[Opening AVAILABLE DATA section]
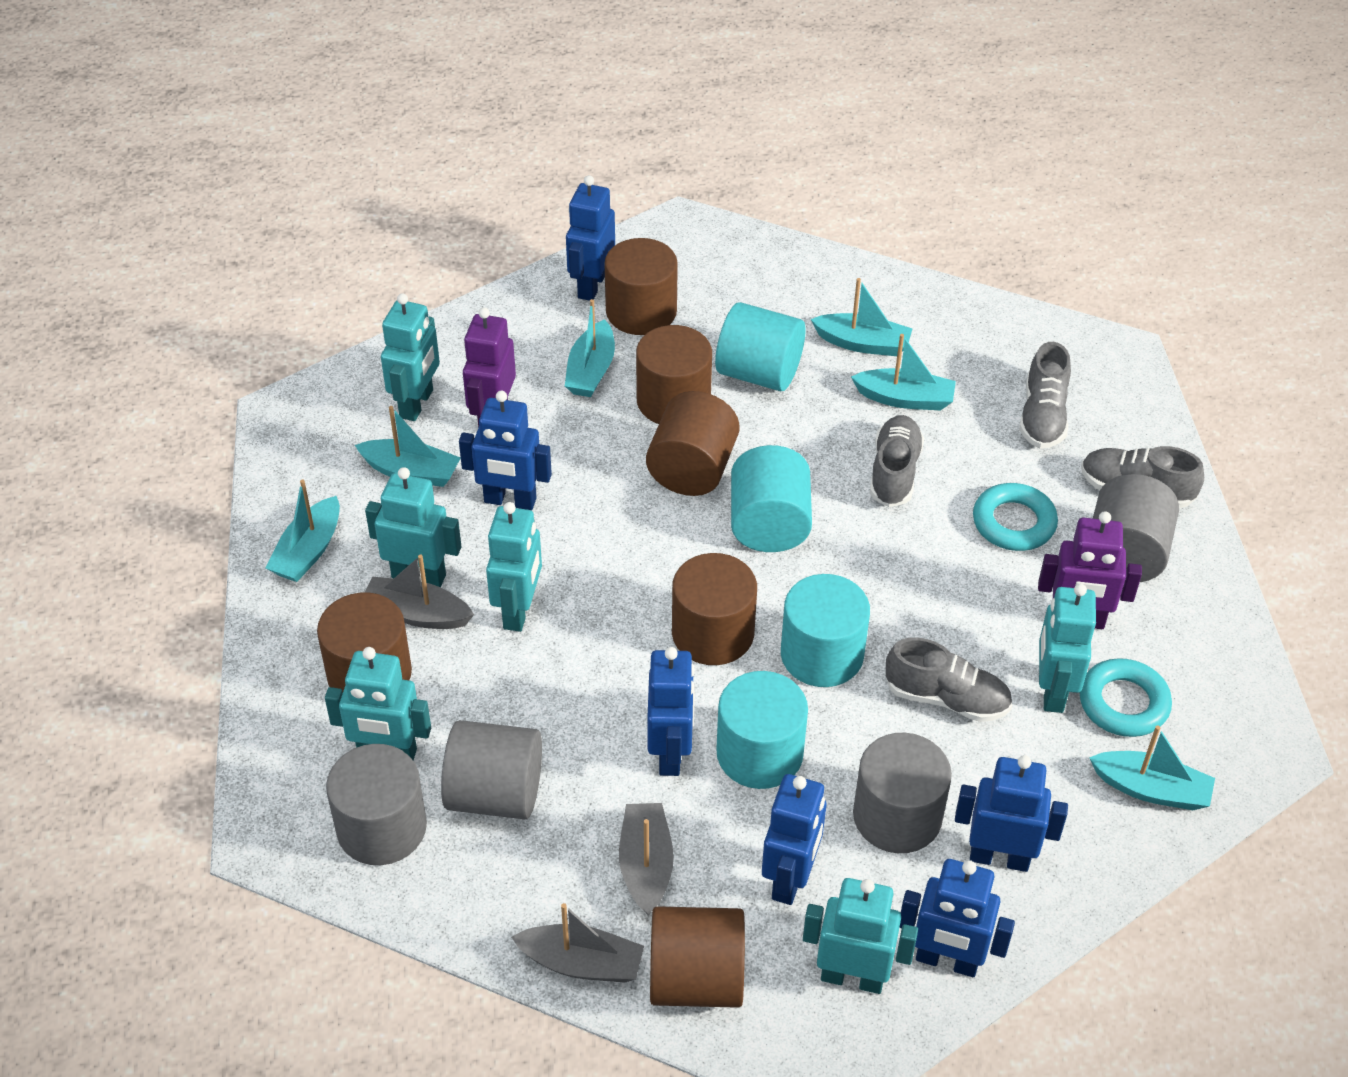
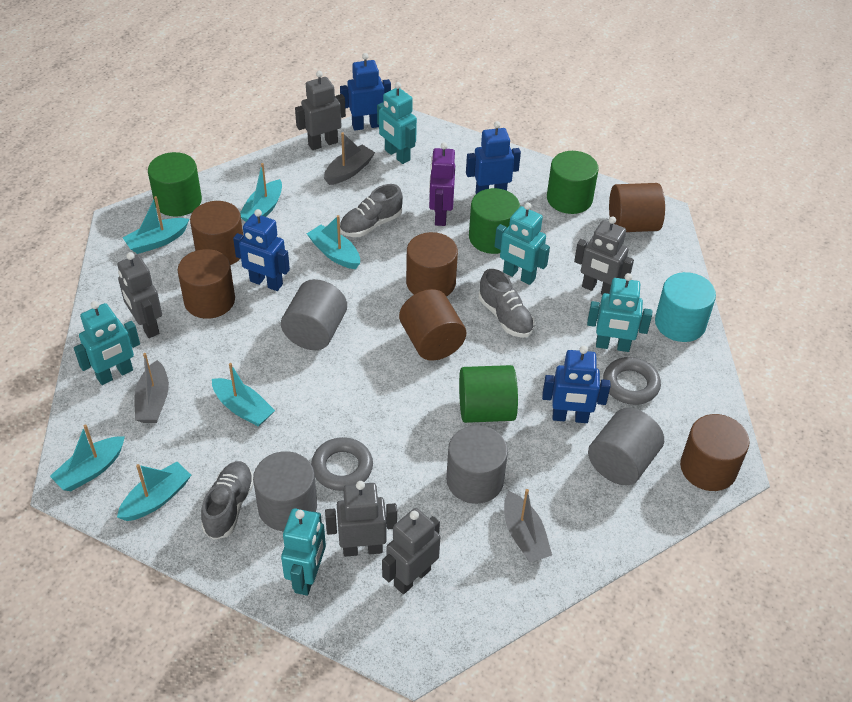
blue robot: 6 -> 4
green cylinder: 0 -> 4
grey ring: 0 -> 2
grey robot: 0 -> 5
grey shoe: 4 -> 3
purple robot: 2 -> 1
turquoise cylinder: 4 -> 1
turquoise ring: 2 -> 0
turquoise robot: 6 -> 5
[Closing AVAILABLE DATA section]
- WHAT YOU NEED TO DO: Print exactly the lines between the line with "purple robot: 2 -> 1" and the final line of the records above, both included.

- ANSWER TO THE EXERCISE:
purple robot: 2 -> 1
turquoise cylinder: 4 -> 1
turquoise ring: 2 -> 0
turquoise robot: 6 -> 5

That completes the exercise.